To do
Filter the entries that follow, copying every line in which the word "teapot" appears.

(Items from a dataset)

=== Begin Enclosure ===

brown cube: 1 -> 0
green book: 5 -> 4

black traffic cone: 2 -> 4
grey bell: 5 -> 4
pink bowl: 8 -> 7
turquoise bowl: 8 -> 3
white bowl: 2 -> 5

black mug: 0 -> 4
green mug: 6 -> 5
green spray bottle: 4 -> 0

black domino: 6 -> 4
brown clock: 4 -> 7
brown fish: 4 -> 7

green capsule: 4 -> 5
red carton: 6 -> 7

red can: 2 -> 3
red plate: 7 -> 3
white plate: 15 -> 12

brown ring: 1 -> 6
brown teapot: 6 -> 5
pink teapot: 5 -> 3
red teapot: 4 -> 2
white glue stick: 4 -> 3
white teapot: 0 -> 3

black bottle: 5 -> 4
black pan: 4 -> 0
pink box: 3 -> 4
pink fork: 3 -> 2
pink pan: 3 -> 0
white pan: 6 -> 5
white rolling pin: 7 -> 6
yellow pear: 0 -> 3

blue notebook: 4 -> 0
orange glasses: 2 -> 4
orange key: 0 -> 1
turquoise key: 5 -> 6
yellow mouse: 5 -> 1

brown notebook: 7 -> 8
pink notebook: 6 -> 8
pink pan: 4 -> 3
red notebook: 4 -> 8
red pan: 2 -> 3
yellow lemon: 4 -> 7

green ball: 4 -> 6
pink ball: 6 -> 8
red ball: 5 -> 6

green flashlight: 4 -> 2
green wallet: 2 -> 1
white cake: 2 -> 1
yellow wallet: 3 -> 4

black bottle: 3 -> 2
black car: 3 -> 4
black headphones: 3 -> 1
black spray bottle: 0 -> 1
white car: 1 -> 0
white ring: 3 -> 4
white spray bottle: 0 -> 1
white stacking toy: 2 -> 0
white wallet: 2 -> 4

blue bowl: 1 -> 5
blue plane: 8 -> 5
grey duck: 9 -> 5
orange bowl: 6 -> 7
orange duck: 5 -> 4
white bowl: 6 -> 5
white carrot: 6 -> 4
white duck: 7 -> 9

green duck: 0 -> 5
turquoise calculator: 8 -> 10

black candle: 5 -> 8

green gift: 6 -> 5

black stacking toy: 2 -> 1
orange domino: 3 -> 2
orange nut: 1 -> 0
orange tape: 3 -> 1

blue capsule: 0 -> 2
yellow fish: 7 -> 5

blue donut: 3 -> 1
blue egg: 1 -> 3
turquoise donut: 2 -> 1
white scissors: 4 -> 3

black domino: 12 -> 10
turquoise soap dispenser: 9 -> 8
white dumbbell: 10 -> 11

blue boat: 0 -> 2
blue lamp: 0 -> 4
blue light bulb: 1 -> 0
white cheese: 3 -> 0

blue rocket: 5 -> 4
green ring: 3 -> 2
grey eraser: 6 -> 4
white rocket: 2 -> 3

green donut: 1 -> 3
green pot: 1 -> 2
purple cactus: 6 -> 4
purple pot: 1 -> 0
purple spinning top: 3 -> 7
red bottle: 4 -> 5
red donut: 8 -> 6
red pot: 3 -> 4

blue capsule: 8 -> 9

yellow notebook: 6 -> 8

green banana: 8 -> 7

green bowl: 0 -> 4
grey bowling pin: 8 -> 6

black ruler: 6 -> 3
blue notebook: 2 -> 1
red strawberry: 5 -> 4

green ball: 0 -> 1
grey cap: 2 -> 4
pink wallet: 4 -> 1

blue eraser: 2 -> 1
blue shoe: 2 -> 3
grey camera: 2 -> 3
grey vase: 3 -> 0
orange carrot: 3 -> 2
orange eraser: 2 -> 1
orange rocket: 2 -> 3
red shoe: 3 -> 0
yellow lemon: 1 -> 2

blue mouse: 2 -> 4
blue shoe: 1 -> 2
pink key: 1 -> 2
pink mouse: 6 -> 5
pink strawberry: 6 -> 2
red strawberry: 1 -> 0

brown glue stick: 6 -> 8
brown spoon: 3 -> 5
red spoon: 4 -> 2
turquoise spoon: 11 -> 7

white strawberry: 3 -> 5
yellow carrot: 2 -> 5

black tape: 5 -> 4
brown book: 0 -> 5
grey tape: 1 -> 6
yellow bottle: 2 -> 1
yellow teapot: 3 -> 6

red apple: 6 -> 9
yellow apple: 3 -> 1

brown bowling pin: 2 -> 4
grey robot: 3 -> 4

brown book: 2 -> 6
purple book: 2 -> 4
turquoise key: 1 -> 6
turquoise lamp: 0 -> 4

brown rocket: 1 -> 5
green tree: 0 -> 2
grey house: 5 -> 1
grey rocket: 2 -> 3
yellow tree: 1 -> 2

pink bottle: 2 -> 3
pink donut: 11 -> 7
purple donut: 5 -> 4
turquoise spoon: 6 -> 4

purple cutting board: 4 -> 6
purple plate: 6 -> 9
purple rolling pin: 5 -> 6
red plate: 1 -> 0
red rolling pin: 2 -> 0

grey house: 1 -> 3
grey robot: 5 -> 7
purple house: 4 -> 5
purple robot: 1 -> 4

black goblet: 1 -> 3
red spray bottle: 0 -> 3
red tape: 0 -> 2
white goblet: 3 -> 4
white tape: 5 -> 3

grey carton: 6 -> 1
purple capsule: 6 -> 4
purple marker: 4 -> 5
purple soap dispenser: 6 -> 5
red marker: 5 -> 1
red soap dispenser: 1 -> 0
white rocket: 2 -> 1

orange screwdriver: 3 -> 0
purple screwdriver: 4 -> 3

=== End Enclosure ===

Solution
brown teapot: 6 -> 5
pink teapot: 5 -> 3
red teapot: 4 -> 2
white teapot: 0 -> 3
yellow teapot: 3 -> 6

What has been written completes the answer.